_Stored data:_

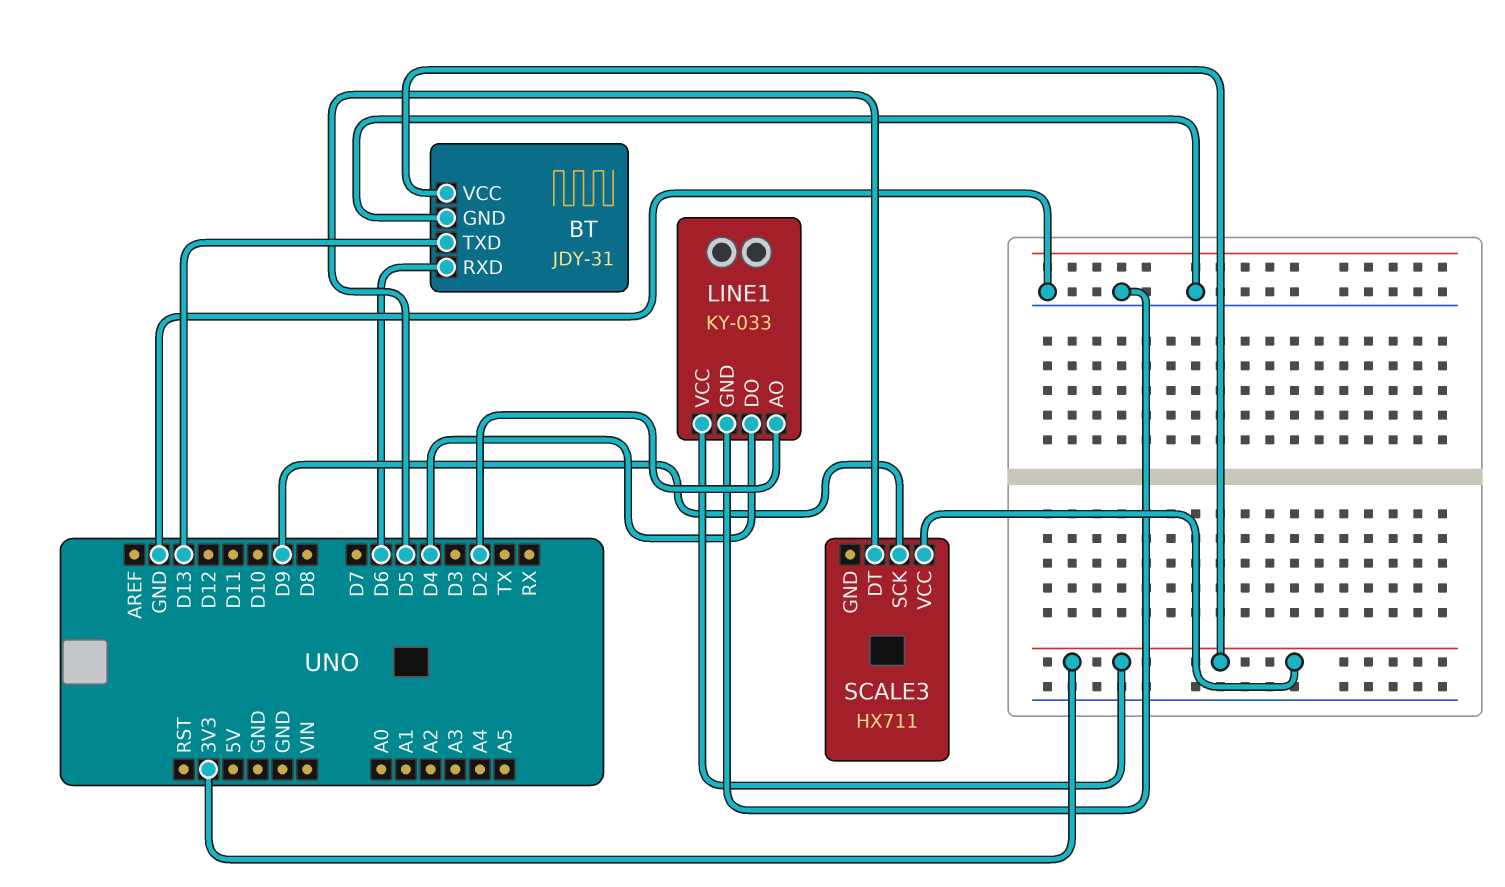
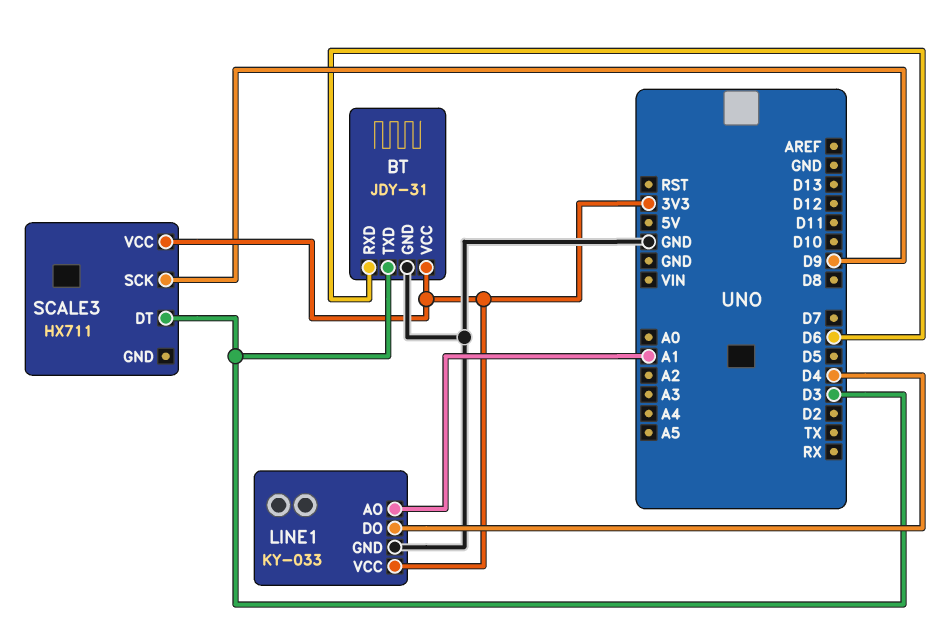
BT pin TXD: D13 -> D3
LINE1 pin AO: D2 -> A1
SCALE3 pin DT: D5 -> D3

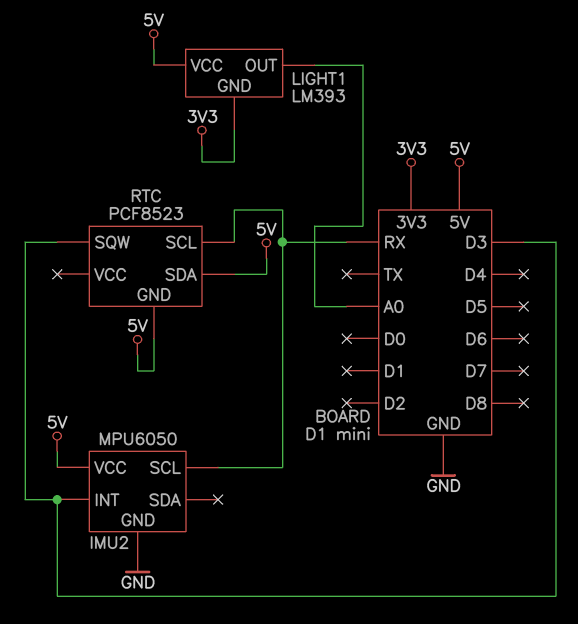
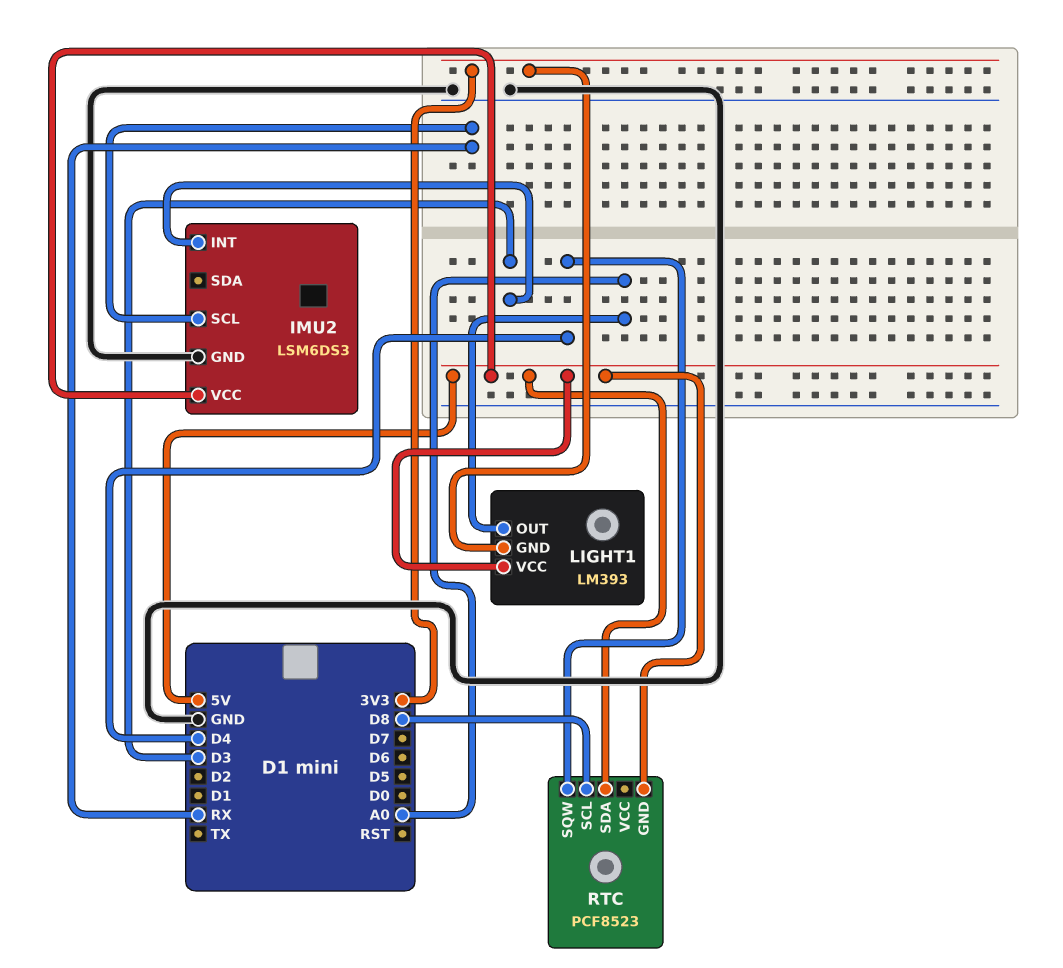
IMU2: MPU6050 -> LSM6DS3
RTC pin SCL: RX -> D8
RTC pin SQW: D3 -> D4

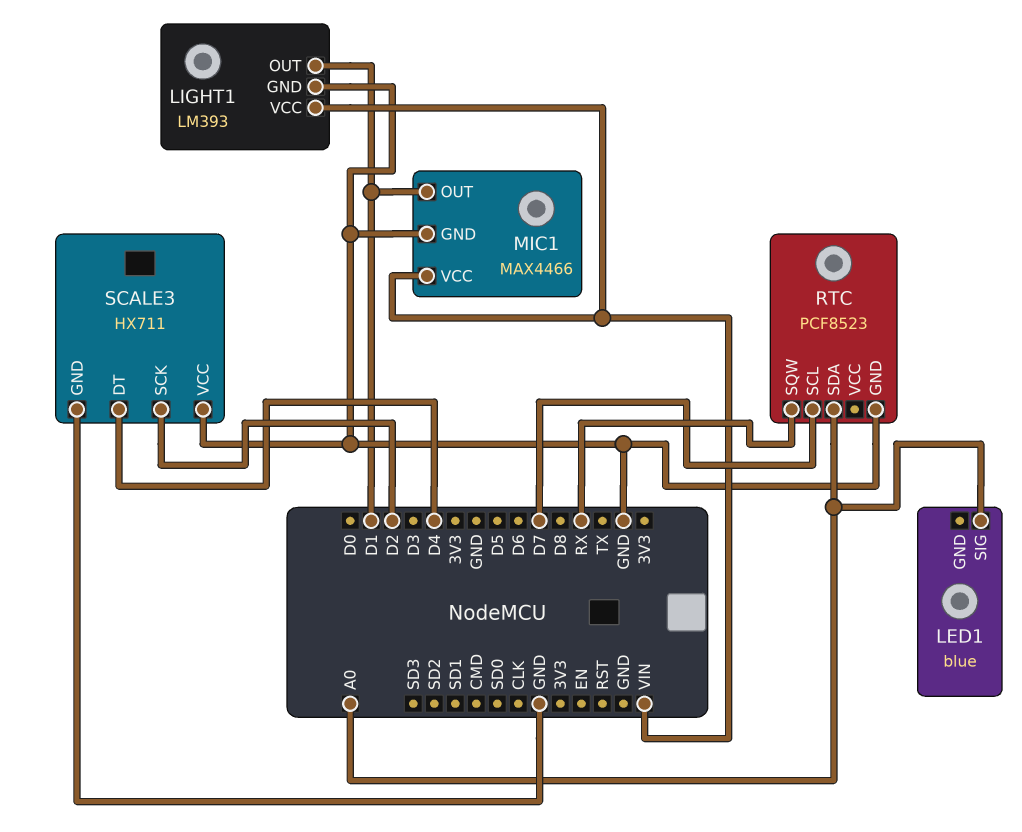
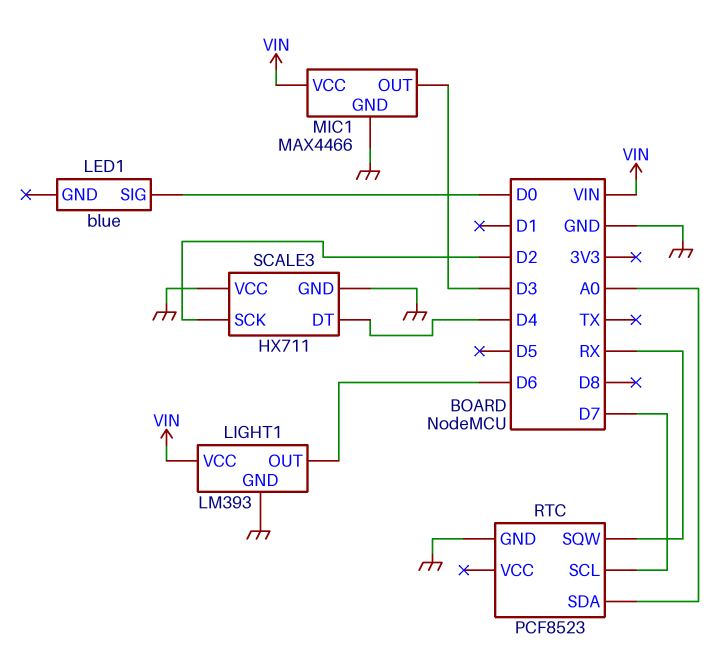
LED1 pin SIG: A0 -> D0
LIGHT1 pin OUT: D1 -> D6
MIC1 pin OUT: D1 -> D3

_Assignment:_ Only the pictures stay out; everything else in the listing above must be repeated exactly.

_Solution to this task:_
BT pin TXD: D13 -> D3
LINE1 pin AO: D2 -> A1
SCALE3 pin DT: D5 -> D3

IMU2: MPU6050 -> LSM6DS3
RTC pin SCL: RX -> D8
RTC pin SQW: D3 -> D4

LED1 pin SIG: A0 -> D0
LIGHT1 pin OUT: D1 -> D6
MIC1 pin OUT: D1 -> D3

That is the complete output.